* _Data for the task_:
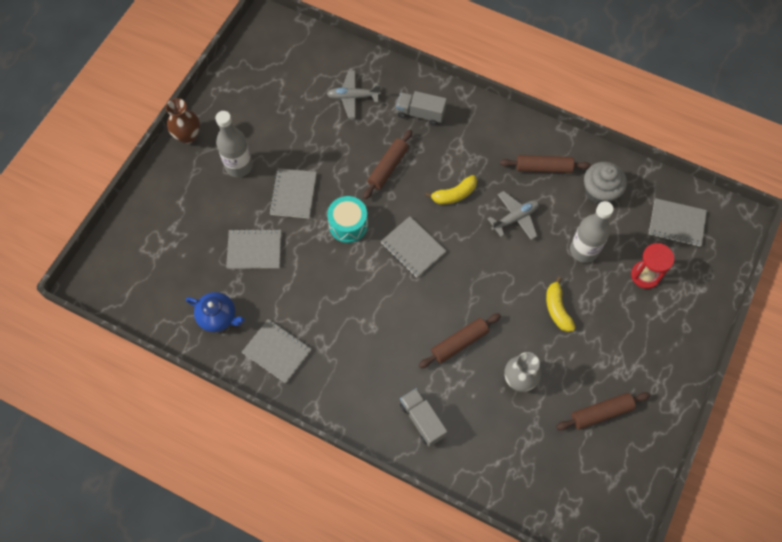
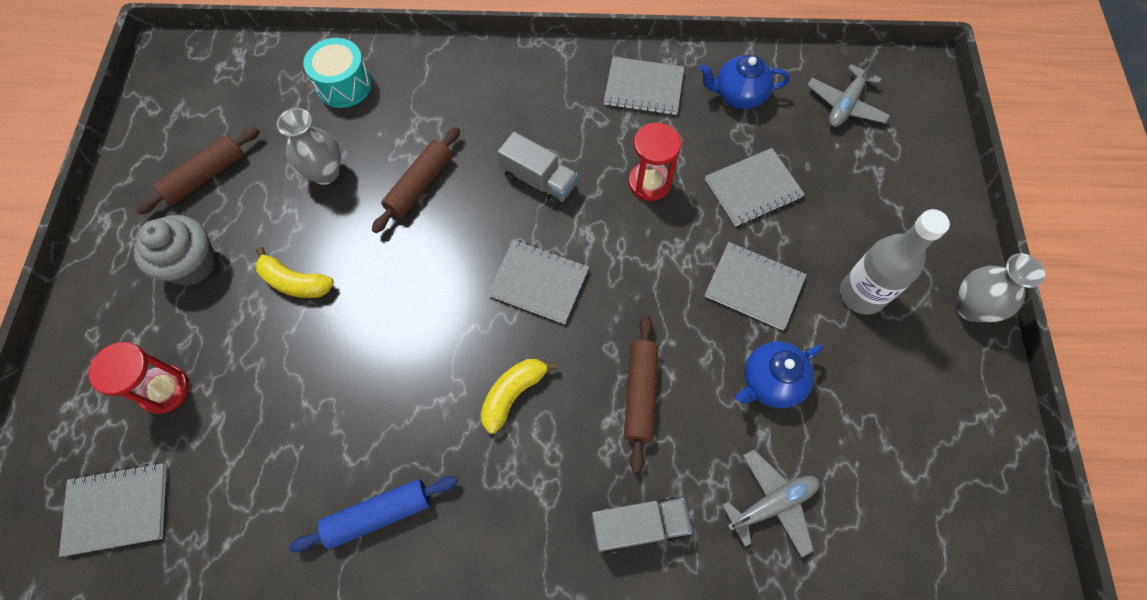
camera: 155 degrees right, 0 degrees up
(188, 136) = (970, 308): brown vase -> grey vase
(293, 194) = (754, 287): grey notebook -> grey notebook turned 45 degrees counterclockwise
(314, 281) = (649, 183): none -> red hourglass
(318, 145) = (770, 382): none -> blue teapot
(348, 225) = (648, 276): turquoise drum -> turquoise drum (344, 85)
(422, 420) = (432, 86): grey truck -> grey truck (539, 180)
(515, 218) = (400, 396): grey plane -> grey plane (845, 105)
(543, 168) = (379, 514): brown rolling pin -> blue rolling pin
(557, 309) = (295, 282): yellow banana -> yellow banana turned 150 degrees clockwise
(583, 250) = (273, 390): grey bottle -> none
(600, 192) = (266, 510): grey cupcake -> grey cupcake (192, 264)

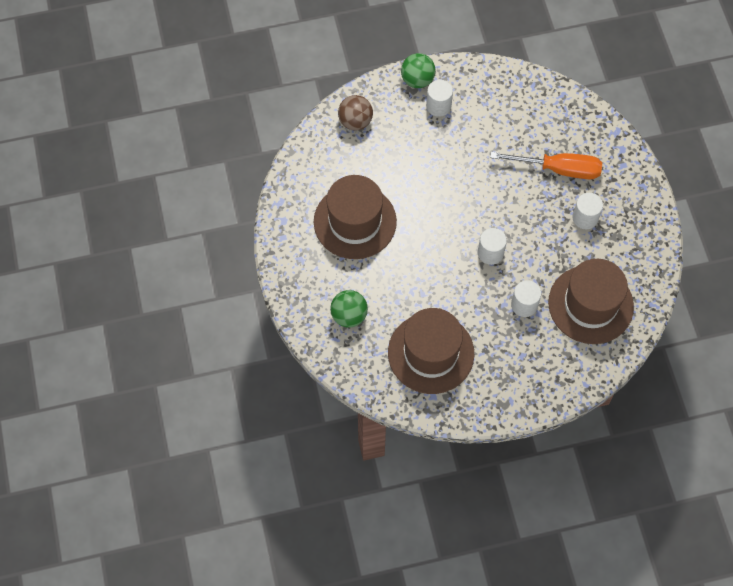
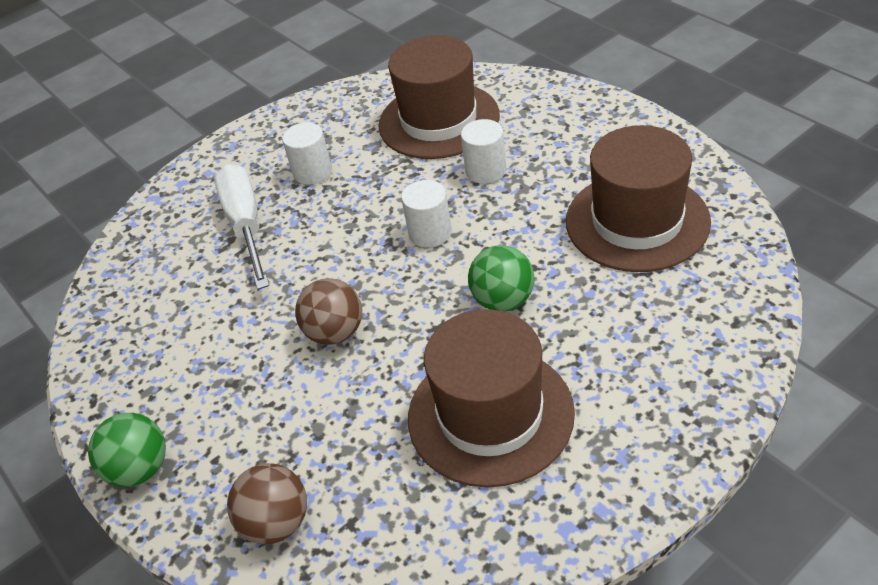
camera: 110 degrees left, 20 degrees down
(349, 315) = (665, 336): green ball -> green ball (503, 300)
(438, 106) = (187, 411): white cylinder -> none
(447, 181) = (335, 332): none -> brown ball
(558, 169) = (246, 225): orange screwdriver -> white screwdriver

--

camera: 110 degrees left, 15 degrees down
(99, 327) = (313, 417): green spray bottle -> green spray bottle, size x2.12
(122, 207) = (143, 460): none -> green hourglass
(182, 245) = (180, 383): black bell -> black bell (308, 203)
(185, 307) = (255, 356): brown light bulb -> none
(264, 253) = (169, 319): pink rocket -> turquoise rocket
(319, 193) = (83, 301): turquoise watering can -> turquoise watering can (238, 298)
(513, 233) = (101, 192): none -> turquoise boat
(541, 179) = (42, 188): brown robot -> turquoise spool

* _What this task involves_: Copy every line of the material above in which the string "camera" can be found.

* _Reply_:
camera: 155 degrees right, 0 degrees up
camera: 110 degrees left, 20 degrees down
camera: 110 degrees left, 15 degrees down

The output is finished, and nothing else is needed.